▶ [MATERIAL TO PROCESS]:
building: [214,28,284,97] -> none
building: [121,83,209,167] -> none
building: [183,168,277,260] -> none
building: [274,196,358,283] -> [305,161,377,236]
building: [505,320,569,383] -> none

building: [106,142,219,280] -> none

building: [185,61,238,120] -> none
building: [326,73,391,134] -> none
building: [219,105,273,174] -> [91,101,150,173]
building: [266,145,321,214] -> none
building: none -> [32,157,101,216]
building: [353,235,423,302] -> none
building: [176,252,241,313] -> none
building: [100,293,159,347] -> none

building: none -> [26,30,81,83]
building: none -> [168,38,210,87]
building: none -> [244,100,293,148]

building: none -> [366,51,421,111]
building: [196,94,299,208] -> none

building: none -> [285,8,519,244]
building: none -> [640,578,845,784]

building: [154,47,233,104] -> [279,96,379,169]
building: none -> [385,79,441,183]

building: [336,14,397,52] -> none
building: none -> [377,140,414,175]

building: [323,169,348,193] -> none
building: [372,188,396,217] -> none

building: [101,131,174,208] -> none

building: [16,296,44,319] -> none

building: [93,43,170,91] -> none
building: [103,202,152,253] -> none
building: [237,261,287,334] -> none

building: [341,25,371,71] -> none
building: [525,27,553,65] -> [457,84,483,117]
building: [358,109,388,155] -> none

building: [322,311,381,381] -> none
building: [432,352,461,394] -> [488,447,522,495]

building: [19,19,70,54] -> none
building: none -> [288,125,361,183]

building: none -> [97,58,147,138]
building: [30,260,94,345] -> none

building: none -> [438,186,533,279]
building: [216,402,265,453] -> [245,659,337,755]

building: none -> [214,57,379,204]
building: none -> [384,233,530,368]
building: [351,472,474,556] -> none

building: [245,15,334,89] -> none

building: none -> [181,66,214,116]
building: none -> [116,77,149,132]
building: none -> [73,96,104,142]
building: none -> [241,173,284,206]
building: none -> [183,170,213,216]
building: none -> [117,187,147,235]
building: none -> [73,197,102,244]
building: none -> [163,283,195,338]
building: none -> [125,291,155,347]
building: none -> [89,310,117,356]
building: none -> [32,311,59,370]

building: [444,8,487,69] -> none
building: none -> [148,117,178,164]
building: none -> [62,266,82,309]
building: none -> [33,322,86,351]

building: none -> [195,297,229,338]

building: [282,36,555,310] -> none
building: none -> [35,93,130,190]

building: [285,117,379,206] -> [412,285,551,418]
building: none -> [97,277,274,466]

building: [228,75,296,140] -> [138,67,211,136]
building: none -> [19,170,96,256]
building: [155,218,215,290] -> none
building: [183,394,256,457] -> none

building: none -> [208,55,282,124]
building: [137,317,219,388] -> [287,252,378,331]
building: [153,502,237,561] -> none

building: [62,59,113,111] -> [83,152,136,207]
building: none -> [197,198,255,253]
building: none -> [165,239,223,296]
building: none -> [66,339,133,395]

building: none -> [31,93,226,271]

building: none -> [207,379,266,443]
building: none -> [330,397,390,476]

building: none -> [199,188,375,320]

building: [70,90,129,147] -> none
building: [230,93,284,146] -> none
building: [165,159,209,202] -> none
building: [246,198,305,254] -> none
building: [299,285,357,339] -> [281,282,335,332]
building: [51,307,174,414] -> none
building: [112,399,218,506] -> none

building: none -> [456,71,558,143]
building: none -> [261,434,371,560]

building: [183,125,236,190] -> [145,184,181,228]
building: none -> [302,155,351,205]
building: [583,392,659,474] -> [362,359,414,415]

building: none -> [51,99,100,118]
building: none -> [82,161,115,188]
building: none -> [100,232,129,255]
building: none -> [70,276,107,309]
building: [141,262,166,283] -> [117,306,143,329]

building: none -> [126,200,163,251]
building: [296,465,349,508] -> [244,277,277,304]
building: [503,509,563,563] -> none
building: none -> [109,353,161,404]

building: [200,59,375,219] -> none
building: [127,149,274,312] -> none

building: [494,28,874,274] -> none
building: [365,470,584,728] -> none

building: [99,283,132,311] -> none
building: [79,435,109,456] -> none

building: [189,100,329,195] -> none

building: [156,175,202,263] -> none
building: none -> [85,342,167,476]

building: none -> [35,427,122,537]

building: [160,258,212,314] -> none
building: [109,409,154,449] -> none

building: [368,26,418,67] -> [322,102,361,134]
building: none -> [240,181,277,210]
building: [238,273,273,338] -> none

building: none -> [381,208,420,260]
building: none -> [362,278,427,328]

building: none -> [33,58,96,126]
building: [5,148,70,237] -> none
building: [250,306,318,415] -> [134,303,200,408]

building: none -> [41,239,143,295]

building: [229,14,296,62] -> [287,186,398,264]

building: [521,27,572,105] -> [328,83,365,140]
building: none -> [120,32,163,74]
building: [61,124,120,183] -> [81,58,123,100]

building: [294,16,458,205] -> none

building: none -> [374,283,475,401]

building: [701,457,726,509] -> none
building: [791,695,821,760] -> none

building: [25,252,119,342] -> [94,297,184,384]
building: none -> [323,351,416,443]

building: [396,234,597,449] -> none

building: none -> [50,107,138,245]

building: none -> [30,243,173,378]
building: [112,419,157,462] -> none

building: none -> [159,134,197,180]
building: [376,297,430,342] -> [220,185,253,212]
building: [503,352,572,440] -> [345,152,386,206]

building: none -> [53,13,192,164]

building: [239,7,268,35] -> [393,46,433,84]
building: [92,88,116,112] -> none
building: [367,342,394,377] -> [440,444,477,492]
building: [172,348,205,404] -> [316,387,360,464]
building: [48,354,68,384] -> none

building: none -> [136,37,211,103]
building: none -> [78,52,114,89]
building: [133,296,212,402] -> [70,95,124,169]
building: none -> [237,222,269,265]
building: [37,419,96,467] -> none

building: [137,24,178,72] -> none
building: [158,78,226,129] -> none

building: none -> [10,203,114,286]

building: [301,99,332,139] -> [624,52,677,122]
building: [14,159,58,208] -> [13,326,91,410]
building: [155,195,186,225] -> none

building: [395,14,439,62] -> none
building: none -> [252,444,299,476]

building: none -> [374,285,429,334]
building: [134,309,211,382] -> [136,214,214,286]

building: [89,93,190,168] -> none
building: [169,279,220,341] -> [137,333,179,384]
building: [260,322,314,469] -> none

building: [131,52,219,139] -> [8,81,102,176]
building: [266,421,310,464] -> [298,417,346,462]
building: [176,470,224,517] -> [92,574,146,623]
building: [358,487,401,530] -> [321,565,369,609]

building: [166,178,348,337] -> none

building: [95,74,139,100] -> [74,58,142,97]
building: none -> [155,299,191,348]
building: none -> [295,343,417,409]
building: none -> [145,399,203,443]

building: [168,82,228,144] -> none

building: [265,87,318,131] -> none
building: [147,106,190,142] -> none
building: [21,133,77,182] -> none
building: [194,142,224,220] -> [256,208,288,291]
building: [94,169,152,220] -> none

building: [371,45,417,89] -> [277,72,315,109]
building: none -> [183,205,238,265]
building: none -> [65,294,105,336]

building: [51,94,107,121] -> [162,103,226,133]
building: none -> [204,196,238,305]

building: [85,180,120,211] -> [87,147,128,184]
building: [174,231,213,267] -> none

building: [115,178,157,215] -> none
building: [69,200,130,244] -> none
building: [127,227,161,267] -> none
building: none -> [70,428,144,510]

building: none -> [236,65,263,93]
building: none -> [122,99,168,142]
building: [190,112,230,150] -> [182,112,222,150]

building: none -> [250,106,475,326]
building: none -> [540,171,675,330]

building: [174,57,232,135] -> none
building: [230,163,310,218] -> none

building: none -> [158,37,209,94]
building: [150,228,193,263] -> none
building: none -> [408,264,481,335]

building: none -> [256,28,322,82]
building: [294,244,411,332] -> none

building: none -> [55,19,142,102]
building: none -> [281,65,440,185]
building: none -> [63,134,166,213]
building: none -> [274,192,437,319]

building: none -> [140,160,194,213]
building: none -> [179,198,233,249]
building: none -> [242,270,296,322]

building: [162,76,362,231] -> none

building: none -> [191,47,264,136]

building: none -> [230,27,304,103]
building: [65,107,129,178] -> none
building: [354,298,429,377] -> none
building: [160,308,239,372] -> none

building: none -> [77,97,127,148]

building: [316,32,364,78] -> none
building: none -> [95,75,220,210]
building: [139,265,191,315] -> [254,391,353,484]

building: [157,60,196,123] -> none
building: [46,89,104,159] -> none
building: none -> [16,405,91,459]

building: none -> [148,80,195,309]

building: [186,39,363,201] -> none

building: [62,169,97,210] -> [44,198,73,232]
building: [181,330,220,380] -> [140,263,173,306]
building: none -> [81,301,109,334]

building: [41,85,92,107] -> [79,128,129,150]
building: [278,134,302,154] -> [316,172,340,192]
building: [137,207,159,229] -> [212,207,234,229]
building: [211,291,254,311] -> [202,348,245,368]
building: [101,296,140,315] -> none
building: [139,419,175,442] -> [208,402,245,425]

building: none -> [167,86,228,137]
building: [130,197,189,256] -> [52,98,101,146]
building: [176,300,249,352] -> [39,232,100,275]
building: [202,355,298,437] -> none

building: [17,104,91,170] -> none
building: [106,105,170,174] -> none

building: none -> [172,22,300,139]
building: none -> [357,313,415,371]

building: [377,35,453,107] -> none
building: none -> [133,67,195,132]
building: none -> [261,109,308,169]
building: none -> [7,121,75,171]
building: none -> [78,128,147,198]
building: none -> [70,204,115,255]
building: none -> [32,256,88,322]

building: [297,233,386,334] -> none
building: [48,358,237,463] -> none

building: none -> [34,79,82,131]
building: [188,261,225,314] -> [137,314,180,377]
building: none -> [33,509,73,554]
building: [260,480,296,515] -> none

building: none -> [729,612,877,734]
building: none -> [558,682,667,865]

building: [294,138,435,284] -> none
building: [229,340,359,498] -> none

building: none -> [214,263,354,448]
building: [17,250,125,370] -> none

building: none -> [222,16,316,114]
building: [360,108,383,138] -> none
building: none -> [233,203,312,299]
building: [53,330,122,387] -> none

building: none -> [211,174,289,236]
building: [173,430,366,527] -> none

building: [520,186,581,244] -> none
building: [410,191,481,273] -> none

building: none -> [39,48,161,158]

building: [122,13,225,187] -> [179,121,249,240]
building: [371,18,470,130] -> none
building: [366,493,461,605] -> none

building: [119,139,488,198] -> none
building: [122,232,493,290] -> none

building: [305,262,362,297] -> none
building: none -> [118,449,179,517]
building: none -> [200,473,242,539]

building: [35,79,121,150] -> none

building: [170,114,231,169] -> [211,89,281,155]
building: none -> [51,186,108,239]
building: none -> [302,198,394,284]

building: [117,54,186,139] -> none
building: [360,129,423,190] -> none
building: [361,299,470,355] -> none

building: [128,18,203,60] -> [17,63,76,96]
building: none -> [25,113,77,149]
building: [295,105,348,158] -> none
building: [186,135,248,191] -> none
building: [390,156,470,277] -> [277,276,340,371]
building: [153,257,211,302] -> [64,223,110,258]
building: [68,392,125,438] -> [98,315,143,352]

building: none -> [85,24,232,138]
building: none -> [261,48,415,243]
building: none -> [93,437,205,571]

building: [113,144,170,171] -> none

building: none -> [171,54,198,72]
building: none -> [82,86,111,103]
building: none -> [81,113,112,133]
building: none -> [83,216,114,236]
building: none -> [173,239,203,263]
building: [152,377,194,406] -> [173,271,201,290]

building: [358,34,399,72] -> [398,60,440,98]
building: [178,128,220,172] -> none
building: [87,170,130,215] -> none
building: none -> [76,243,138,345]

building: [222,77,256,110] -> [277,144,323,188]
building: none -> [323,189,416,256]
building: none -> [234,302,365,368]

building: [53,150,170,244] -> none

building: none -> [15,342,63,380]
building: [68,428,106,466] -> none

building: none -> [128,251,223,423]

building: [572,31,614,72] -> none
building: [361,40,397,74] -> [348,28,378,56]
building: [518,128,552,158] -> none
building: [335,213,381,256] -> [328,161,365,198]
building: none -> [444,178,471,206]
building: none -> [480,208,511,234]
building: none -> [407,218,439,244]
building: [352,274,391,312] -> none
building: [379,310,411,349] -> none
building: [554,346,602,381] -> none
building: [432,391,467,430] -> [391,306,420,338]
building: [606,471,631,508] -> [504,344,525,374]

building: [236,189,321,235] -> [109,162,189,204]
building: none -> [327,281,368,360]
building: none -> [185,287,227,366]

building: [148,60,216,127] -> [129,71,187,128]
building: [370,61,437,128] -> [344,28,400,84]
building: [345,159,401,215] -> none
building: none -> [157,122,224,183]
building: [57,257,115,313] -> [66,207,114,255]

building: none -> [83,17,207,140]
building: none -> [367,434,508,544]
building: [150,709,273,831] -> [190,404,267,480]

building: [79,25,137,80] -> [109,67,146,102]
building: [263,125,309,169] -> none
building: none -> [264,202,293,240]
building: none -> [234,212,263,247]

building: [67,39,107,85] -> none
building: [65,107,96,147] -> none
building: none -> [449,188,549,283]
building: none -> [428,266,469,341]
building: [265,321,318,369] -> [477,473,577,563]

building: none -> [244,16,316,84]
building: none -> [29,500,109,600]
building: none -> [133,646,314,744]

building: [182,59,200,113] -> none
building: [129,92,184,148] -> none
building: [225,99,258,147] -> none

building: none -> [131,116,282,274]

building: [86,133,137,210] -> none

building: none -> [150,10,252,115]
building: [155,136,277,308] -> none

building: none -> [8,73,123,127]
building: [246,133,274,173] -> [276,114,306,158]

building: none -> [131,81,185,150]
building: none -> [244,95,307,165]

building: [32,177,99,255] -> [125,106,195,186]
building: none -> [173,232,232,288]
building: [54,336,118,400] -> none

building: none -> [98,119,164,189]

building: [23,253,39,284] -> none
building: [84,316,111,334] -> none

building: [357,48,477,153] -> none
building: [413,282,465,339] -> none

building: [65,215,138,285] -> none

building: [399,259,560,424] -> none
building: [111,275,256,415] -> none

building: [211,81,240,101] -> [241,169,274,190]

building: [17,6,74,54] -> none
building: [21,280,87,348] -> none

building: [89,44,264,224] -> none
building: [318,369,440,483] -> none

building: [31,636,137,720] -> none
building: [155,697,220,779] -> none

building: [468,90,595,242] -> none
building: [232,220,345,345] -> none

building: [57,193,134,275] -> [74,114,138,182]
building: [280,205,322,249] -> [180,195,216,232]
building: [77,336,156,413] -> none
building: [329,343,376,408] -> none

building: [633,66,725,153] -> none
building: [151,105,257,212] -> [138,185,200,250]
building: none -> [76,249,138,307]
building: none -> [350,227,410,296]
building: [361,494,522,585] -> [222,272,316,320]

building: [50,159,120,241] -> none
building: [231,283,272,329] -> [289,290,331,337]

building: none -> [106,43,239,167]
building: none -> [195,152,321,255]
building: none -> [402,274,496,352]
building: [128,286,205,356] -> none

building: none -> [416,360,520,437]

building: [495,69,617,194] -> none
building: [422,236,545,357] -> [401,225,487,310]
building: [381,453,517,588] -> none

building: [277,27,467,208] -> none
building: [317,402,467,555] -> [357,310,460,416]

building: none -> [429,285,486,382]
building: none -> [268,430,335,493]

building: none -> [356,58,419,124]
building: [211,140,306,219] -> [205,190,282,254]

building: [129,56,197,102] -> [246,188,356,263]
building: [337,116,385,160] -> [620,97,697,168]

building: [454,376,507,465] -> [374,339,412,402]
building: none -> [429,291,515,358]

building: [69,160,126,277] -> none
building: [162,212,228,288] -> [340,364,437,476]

▶ [WORK REQUEST]: Output must consist only of the listing's lines from the first through the line with "building: [196,94,299,208] -> none", reproduced word for word.

▶ [SOLUTION FOR THIS PROBLEM]:
building: [214,28,284,97] -> none
building: [121,83,209,167] -> none
building: [183,168,277,260] -> none
building: [274,196,358,283] -> [305,161,377,236]
building: [505,320,569,383] -> none

building: [106,142,219,280] -> none

building: [185,61,238,120] -> none
building: [326,73,391,134] -> none
building: [219,105,273,174] -> [91,101,150,173]
building: [266,145,321,214] -> none
building: none -> [32,157,101,216]
building: [353,235,423,302] -> none
building: [176,252,241,313] -> none
building: [100,293,159,347] -> none

building: none -> [26,30,81,83]
building: none -> [168,38,210,87]
building: none -> [244,100,293,148]

building: none -> [366,51,421,111]
building: [196,94,299,208] -> none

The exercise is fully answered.